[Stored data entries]
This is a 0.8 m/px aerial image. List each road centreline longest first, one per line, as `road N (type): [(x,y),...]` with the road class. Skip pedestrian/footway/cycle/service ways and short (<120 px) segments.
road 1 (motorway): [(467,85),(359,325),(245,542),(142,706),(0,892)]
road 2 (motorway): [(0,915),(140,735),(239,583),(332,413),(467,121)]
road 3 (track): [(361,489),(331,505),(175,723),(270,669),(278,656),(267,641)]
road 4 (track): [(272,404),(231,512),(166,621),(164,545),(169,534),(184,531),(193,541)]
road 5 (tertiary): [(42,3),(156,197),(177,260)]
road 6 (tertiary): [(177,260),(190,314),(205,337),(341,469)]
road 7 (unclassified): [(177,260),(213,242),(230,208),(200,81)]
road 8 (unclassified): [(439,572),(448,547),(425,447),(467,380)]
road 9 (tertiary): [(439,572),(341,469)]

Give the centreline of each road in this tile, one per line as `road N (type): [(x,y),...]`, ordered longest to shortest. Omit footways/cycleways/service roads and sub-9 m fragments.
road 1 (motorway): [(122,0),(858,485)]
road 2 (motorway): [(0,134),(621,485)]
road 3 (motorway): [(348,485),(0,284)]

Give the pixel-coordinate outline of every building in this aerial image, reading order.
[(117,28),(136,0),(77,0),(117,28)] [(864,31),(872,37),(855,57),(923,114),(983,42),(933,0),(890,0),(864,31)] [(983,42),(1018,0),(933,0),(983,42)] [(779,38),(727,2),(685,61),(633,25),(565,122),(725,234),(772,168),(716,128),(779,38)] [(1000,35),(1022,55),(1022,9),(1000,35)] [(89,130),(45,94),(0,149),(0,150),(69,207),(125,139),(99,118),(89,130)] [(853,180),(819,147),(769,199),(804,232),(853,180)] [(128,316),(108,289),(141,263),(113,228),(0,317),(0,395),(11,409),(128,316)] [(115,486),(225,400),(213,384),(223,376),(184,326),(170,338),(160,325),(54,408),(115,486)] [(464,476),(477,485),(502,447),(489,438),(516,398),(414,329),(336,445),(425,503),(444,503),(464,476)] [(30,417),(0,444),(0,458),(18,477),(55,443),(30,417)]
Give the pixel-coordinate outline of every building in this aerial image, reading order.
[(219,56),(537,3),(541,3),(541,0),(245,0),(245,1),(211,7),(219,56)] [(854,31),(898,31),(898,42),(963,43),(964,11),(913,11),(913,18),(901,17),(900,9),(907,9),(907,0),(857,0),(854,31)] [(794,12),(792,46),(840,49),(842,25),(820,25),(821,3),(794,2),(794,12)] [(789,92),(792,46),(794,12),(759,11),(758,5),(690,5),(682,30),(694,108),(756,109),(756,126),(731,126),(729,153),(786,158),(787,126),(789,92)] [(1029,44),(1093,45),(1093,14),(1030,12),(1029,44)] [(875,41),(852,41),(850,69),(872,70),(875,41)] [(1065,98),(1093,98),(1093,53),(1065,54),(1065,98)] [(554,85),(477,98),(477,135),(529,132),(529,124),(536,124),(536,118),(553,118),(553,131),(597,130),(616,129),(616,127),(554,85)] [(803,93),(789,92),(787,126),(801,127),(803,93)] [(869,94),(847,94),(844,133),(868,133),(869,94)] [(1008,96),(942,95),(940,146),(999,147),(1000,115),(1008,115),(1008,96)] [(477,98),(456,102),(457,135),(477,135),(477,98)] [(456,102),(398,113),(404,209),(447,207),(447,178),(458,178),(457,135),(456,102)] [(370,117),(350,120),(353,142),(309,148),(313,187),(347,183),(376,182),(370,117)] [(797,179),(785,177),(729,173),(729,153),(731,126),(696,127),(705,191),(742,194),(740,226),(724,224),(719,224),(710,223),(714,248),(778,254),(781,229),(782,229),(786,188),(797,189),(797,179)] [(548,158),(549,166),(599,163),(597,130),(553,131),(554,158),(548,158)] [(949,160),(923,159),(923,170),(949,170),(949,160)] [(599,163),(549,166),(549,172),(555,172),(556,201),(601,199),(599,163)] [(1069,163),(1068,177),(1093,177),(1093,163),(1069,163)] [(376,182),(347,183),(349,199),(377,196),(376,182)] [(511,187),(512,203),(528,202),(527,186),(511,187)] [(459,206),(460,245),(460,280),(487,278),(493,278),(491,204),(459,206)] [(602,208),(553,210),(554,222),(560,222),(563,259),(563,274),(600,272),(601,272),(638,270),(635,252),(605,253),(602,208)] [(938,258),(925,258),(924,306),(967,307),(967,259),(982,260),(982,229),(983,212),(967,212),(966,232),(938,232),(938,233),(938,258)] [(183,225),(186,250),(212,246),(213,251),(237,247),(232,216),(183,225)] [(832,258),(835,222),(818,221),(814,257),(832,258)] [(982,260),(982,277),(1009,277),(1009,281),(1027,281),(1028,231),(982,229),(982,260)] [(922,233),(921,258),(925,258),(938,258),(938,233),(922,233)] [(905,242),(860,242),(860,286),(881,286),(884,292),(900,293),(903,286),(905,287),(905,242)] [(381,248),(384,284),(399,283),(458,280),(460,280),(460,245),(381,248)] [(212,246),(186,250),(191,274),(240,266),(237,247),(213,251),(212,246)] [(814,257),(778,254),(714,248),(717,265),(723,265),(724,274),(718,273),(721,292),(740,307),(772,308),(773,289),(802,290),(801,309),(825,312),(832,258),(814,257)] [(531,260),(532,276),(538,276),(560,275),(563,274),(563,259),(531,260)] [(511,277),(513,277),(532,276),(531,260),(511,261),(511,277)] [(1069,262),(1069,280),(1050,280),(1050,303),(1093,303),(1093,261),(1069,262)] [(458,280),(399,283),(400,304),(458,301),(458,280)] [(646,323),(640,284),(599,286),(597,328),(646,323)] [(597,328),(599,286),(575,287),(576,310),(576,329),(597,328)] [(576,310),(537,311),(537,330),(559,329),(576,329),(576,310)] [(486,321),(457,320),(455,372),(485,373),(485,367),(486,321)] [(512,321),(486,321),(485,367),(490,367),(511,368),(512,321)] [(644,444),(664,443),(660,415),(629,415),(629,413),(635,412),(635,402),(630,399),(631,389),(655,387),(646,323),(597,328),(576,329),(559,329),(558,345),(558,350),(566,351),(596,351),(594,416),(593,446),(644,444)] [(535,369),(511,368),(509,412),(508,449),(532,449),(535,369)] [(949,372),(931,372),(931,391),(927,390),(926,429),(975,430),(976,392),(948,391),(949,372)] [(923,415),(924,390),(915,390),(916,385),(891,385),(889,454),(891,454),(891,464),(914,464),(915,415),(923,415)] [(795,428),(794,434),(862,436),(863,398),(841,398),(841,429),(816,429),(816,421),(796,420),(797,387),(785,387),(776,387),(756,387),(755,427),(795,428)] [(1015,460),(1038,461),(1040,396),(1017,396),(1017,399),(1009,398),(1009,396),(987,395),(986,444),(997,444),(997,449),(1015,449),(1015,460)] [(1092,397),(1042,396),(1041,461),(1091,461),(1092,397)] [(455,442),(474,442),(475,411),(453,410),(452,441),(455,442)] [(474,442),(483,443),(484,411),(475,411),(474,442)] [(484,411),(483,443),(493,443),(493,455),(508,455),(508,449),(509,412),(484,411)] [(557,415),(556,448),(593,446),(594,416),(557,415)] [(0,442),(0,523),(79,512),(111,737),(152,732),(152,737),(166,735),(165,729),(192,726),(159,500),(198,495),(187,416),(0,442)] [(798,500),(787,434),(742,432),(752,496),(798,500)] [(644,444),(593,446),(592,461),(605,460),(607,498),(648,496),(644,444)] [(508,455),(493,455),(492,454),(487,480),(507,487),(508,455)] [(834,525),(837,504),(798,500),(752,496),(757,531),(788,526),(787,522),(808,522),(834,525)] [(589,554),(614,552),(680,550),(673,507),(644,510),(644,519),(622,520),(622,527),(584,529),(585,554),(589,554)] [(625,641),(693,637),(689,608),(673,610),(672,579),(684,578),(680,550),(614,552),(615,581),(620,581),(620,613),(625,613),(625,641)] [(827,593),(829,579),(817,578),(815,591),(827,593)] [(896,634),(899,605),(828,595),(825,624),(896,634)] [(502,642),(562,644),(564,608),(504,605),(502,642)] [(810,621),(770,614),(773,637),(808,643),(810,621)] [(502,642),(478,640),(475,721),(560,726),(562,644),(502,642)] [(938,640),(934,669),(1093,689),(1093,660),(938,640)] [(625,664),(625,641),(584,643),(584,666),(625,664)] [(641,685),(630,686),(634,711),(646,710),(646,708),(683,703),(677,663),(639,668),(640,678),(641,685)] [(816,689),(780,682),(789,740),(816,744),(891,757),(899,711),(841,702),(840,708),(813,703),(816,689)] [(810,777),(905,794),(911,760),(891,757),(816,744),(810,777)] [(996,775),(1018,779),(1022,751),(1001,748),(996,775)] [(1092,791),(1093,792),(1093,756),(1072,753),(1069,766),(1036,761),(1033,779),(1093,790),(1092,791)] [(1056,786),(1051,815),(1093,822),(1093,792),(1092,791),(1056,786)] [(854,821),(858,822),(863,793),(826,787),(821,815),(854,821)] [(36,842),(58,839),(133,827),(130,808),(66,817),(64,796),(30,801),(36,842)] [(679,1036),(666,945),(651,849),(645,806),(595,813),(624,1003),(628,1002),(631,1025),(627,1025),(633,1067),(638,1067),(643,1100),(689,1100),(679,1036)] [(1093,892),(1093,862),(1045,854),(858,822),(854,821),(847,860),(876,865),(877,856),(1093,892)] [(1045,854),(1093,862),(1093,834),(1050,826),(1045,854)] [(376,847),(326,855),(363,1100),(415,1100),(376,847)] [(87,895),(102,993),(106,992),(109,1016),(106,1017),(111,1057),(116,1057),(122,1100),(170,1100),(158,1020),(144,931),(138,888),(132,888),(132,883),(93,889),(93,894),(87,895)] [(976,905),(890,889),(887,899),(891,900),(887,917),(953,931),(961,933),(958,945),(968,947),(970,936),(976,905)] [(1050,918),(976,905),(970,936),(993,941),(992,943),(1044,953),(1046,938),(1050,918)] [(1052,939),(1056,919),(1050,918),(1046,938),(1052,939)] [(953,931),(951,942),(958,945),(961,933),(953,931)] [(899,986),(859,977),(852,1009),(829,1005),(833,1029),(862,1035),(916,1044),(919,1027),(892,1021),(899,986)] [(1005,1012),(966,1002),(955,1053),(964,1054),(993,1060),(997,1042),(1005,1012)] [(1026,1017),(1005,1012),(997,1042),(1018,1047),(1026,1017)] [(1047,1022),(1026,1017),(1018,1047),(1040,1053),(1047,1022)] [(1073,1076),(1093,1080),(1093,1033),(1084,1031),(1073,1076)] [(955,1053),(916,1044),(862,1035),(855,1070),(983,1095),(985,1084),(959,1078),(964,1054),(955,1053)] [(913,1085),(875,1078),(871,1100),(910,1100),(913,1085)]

* **Work item**
Each line of the entries that contains the word "track" should be listed.

* **Answer for this exercise**
road 3 (track): [(361,489),(331,505),(175,723),(270,669),(278,656),(267,641)]
road 4 (track): [(272,404),(231,512),(166,621),(164,545),(169,534),(184,531),(193,541)]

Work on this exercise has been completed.